Aim of the exercise: Keep only those lines of the records that include the string "brown".

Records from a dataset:
◆ ◆ ◆ ◆ ◆

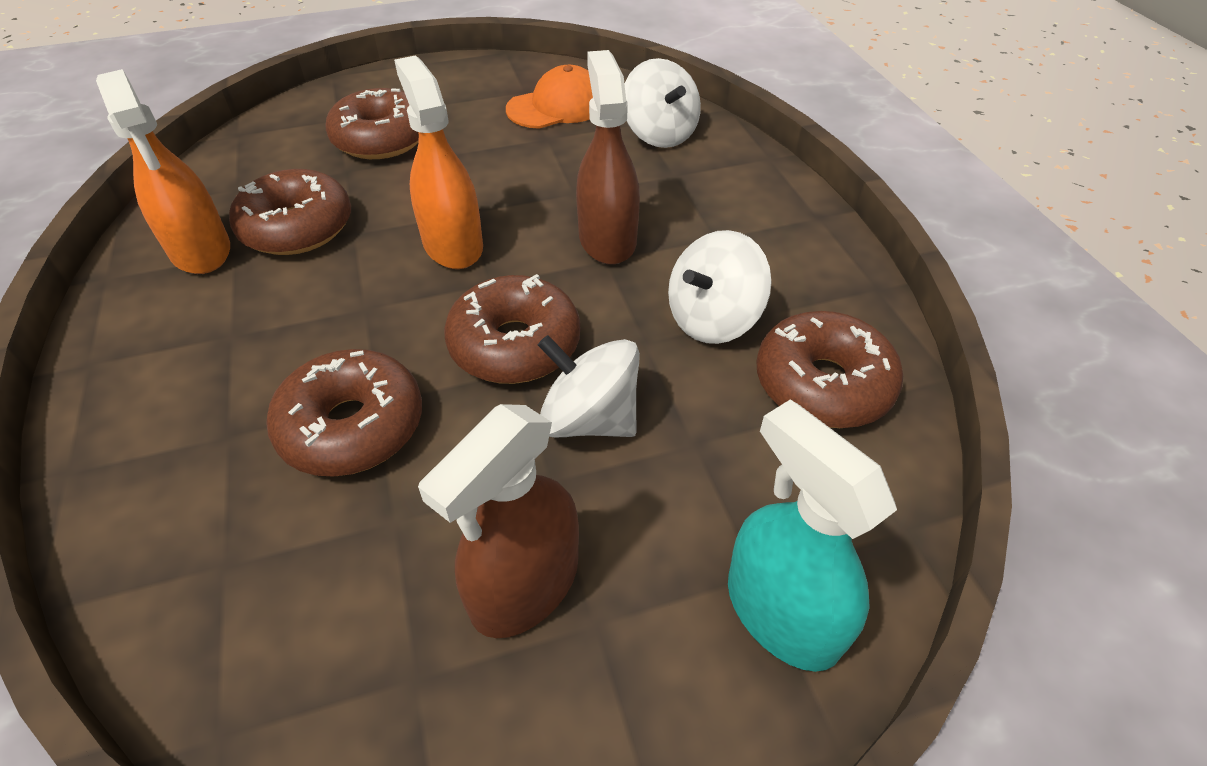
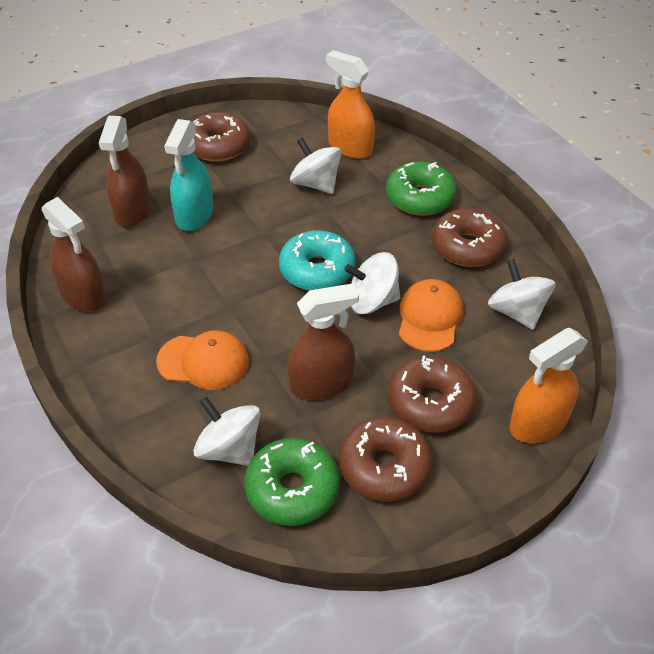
brown donut: 5 -> 4
brown spray bottle: 2 -> 3
green donut: 0 -> 2
orange cap: 1 -> 2
turquoise donut: 0 -> 1
white spinning top: 3 -> 4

◆ ◆ ◆ ◆ ◆

Answer below:
brown donut: 5 -> 4
brown spray bottle: 2 -> 3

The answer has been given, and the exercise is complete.